• EXERCISE AIM:
Count the lines in the records below that contain the word "round", and give only that number.

• MATERIAL FOR THIS EXERCISE:

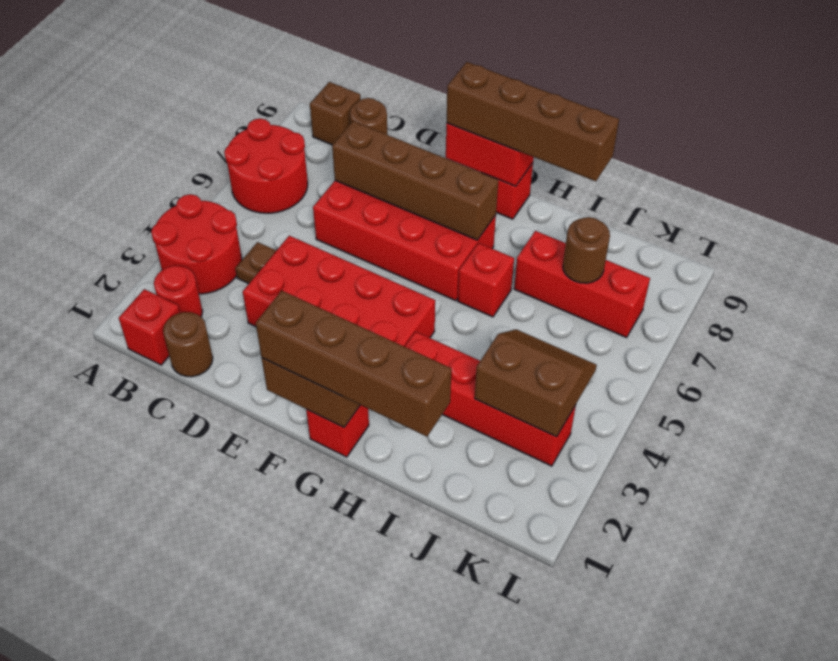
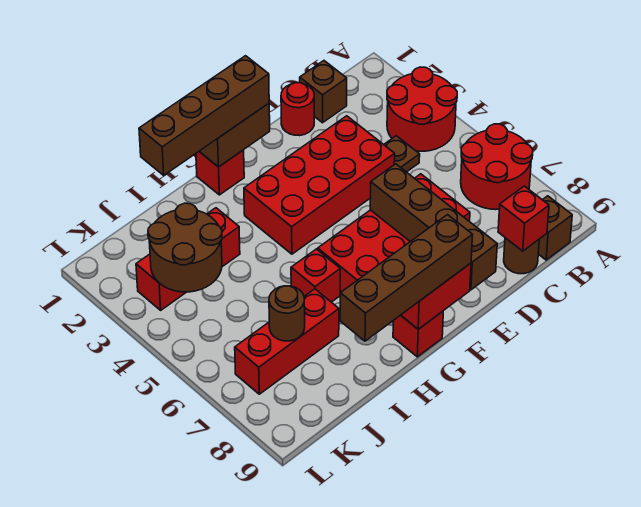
red brick B1 level 1 -> red brick C9 level 2
red round brick B2 level 1 -> red round brick D1 level 1
brown round brick C1 level 1 -> brown brick C1 level 1
brown brick D7:G7 level 2 -> brown brick E6:E9 level 2
red brick H3:K3 level 1 -> red brick I3:K3 level 1
brown slope J3:K4 level 2 top 3 -> brown round brick J3:K4 level 2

• EXPECTED ANSWER:
3